<<<<

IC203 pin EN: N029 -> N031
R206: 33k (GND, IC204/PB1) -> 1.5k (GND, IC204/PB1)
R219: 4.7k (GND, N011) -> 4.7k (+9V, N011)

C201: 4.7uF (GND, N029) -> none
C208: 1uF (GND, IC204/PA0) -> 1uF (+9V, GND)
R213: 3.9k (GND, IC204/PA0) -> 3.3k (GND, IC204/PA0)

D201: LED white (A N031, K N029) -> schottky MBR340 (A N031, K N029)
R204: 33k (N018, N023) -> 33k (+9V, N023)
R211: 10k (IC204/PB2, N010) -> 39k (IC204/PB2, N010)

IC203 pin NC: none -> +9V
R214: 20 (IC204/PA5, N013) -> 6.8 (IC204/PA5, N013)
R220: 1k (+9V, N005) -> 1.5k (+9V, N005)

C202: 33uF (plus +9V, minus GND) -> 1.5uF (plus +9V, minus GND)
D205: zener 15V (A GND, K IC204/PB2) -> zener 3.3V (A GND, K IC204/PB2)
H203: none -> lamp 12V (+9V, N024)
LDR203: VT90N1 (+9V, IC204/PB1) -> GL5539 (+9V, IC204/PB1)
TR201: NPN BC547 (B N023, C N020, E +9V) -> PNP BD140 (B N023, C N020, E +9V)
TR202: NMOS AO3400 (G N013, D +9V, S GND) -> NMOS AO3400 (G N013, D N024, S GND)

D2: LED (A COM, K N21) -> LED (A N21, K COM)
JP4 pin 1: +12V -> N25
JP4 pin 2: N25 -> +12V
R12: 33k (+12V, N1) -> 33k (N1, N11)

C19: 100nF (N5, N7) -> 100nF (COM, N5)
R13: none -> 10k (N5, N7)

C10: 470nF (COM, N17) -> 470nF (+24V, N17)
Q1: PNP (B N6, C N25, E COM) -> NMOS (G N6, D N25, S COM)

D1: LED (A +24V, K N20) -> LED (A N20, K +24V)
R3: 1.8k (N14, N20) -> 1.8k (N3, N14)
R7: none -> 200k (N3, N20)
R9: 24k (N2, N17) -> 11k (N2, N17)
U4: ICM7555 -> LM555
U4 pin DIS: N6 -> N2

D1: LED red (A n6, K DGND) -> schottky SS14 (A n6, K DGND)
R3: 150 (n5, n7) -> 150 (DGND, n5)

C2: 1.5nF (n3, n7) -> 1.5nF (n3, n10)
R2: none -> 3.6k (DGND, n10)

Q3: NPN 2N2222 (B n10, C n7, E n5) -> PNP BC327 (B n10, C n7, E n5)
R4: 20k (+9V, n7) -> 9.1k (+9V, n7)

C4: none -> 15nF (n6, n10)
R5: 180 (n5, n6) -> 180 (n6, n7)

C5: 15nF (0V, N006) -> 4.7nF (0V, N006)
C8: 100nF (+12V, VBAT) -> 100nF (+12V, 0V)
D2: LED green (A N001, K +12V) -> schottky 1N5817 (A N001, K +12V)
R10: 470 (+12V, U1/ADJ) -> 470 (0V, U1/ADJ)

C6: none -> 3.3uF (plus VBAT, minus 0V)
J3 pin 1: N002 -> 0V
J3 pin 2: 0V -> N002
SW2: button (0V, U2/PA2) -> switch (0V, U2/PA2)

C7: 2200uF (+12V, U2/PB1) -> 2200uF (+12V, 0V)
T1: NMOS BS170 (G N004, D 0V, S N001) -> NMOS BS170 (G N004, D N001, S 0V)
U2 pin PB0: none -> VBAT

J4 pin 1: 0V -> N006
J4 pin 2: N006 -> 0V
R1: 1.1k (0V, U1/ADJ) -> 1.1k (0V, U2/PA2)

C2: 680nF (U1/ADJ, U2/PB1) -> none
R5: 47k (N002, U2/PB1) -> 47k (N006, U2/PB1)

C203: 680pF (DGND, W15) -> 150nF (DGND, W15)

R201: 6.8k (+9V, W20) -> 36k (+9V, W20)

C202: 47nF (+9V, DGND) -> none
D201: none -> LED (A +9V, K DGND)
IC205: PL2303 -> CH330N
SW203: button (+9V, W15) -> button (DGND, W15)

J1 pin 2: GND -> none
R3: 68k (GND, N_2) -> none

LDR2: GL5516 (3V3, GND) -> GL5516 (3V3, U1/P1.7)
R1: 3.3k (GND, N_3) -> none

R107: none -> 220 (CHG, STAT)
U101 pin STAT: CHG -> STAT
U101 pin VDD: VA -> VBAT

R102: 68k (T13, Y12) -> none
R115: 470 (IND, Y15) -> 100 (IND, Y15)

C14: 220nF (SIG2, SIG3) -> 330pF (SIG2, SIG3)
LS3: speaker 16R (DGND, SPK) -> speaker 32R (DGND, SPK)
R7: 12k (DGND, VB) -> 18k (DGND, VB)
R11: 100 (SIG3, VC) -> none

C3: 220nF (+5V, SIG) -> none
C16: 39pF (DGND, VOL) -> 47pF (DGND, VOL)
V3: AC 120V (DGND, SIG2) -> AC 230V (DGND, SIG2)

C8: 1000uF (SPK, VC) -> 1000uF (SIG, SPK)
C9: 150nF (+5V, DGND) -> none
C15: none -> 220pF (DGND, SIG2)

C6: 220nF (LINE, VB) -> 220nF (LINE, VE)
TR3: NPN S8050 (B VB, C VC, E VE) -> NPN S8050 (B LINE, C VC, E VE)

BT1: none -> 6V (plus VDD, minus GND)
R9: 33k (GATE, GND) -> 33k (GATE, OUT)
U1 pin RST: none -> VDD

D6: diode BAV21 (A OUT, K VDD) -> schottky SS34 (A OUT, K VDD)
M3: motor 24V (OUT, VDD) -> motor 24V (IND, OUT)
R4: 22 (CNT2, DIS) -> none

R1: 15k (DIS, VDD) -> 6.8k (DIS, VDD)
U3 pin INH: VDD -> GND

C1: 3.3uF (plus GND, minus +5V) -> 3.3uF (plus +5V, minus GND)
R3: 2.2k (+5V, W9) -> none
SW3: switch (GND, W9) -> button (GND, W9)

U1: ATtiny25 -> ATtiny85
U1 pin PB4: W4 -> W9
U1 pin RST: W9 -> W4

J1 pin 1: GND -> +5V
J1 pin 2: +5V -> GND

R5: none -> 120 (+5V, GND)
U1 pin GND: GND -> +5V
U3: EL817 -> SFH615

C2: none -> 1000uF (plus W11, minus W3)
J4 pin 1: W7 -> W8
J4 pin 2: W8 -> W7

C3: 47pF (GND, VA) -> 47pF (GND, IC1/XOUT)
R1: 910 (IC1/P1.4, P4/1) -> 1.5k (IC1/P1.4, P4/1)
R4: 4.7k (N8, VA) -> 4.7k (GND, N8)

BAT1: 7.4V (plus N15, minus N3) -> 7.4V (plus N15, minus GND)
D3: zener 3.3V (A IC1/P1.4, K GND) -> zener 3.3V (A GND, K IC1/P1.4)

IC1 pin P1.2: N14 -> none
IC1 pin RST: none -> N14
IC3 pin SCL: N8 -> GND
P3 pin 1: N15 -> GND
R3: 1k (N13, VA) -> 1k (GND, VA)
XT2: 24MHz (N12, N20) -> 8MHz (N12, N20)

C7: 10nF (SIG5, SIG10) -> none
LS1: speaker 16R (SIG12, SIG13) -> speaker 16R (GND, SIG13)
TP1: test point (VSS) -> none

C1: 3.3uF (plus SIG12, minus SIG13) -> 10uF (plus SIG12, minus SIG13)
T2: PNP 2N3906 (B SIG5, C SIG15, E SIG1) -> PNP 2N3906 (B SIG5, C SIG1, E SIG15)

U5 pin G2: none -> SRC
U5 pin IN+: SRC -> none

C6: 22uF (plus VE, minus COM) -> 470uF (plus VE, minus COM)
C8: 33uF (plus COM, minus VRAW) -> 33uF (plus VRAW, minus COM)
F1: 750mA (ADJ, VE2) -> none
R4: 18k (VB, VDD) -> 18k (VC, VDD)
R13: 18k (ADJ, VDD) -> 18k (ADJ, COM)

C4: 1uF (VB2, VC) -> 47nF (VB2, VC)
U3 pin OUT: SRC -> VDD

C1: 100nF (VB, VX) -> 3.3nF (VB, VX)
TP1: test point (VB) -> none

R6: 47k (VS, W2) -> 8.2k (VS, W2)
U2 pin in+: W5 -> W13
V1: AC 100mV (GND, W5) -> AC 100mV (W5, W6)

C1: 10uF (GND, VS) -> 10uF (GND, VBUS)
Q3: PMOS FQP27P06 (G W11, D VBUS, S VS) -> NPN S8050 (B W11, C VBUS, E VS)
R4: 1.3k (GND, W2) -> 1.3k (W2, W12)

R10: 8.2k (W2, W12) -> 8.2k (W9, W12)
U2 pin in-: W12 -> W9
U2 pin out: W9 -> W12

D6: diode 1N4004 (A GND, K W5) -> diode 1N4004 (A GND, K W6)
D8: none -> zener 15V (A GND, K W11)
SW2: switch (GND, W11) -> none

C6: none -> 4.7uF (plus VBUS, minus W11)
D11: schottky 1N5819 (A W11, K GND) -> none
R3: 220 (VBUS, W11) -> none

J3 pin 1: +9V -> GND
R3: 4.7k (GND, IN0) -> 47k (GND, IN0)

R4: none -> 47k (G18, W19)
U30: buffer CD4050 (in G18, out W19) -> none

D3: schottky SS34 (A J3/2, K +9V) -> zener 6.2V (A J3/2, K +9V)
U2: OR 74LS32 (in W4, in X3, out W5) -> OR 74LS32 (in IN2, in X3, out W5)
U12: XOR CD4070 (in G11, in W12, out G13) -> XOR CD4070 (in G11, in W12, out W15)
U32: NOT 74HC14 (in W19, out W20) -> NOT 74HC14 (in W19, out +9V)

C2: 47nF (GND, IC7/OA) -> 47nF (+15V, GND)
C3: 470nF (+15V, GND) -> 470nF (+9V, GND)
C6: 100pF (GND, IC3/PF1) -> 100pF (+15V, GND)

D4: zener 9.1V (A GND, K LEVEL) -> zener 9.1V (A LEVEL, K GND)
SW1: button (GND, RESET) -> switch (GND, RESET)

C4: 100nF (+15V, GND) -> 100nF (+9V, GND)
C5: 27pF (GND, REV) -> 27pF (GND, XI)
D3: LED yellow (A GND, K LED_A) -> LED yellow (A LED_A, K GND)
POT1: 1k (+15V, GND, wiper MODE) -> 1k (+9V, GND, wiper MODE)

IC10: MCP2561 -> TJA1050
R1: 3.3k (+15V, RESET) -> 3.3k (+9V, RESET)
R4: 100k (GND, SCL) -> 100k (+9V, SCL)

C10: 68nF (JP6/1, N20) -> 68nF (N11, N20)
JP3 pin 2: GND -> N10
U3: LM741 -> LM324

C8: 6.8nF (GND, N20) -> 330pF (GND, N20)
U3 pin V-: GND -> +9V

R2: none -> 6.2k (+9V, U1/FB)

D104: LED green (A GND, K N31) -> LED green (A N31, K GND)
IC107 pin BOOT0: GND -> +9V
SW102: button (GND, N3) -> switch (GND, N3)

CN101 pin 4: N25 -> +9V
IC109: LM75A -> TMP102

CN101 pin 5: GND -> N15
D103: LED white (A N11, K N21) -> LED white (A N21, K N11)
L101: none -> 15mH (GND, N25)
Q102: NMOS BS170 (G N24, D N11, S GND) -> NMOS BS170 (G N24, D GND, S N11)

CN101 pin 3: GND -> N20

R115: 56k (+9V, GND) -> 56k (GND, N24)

>>>>

Your objective
Every line above from the line with "V1: AC 100mV (GND, W5) -> AC 100mV (W5, W6)" to the line with "D3: schottky SS34" is wanted, ends included; write them out exactly and add no other line.

Exercise result
V1: AC 100mV (GND, W5) -> AC 100mV (W5, W6)

C1: 10uF (GND, VS) -> 10uF (GND, VBUS)
Q3: PMOS FQP27P06 (G W11, D VBUS, S VS) -> NPN S8050 (B W11, C VBUS, E VS)
R4: 1.3k (GND, W2) -> 1.3k (W2, W12)

R10: 8.2k (W2, W12) -> 8.2k (W9, W12)
U2 pin in-: W12 -> W9
U2 pin out: W9 -> W12

D6: diode 1N4004 (A GND, K W5) -> diode 1N4004 (A GND, K W6)
D8: none -> zener 15V (A GND, K W11)
SW2: switch (GND, W11) -> none

C6: none -> 4.7uF (plus VBUS, minus W11)
D11: schottky 1N5819 (A W11, K GND) -> none
R3: 220 (VBUS, W11) -> none

J3 pin 1: +9V -> GND
R3: 4.7k (GND, IN0) -> 47k (GND, IN0)

R4: none -> 47k (G18, W19)
U30: buffer CD4050 (in G18, out W19) -> none

D3: schottky SS34 (A J3/2, K +9V) -> zener 6.2V (A J3/2, K +9V)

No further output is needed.